What to produce —
Pull each line with the string "purple" from the entries.
■ ■ ■
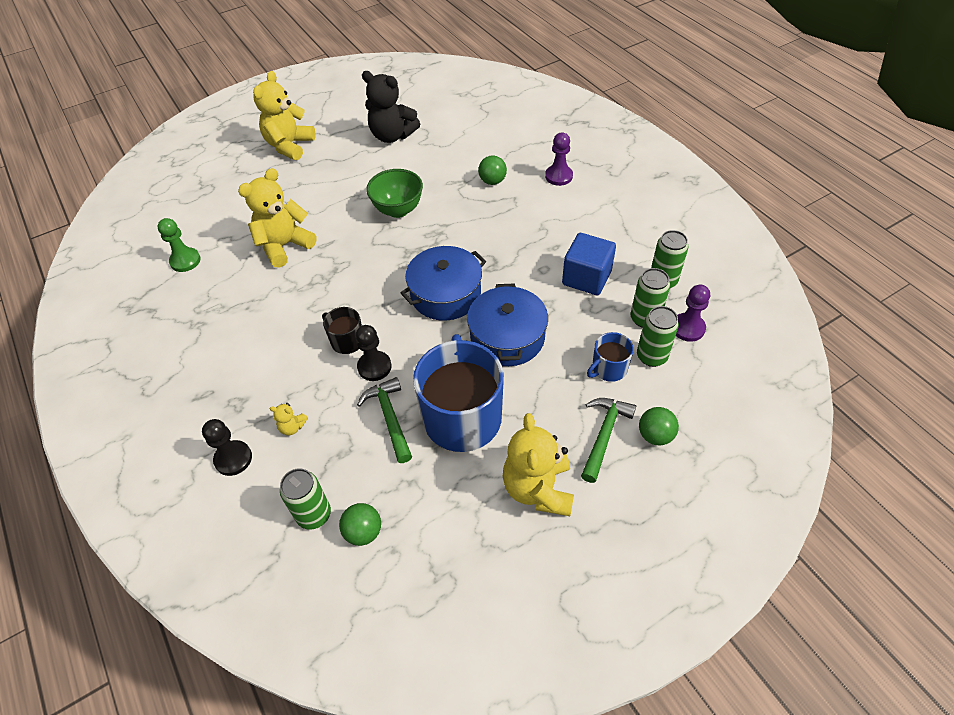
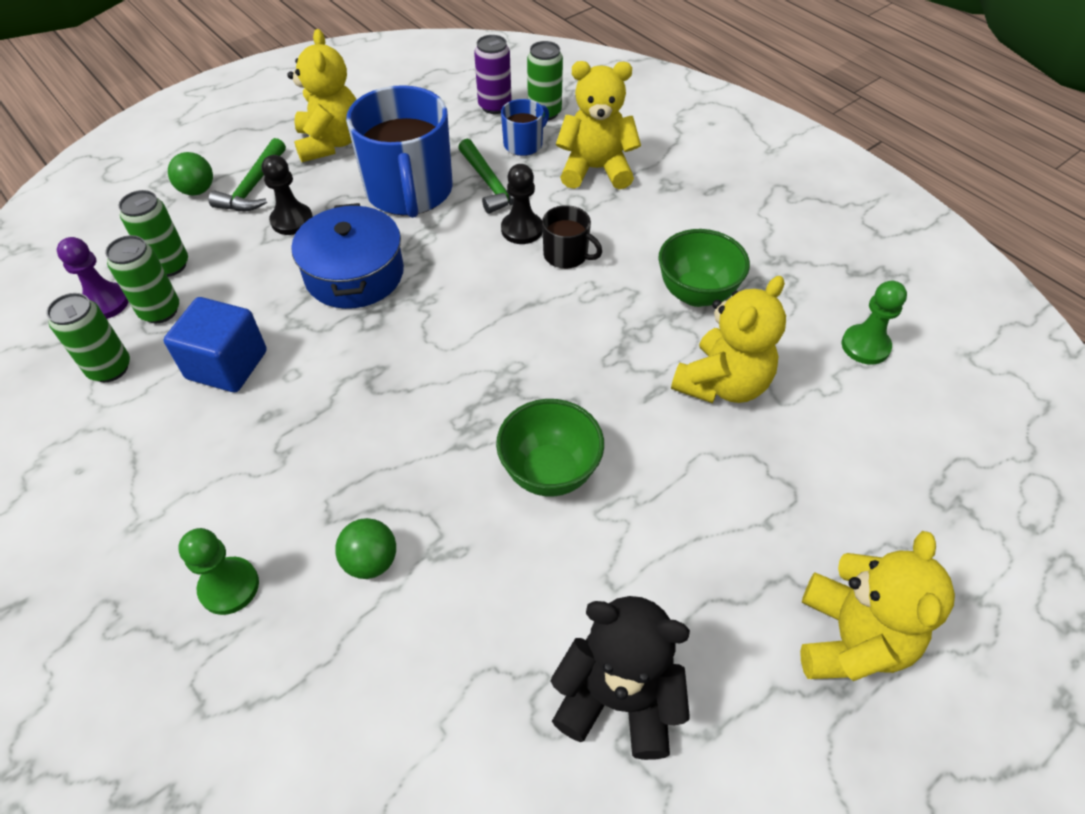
camera: 170 degrees right, 0 degrees up
(233, 459) = (644, 142): black pawn -> black pawn (292, 221)
(268, 303) = (696, 294): none -> green bowl
(292, 427) = (596, 170): yellow teddy bear -> yellow teddy bear, size x2.33
(363, 532) = (495, 106): green ball -> purple can
(445, 294) = (443, 324): blue pot -> none
(558, 176) = (229, 587): purple pawn -> green pawn
(608, 368) = (229, 248): blue mug -> blue mug (524, 144)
■ ■ ■
Result below —
(363, 532) = (495, 106): green ball -> purple can
(558, 176) = (229, 587): purple pawn -> green pawn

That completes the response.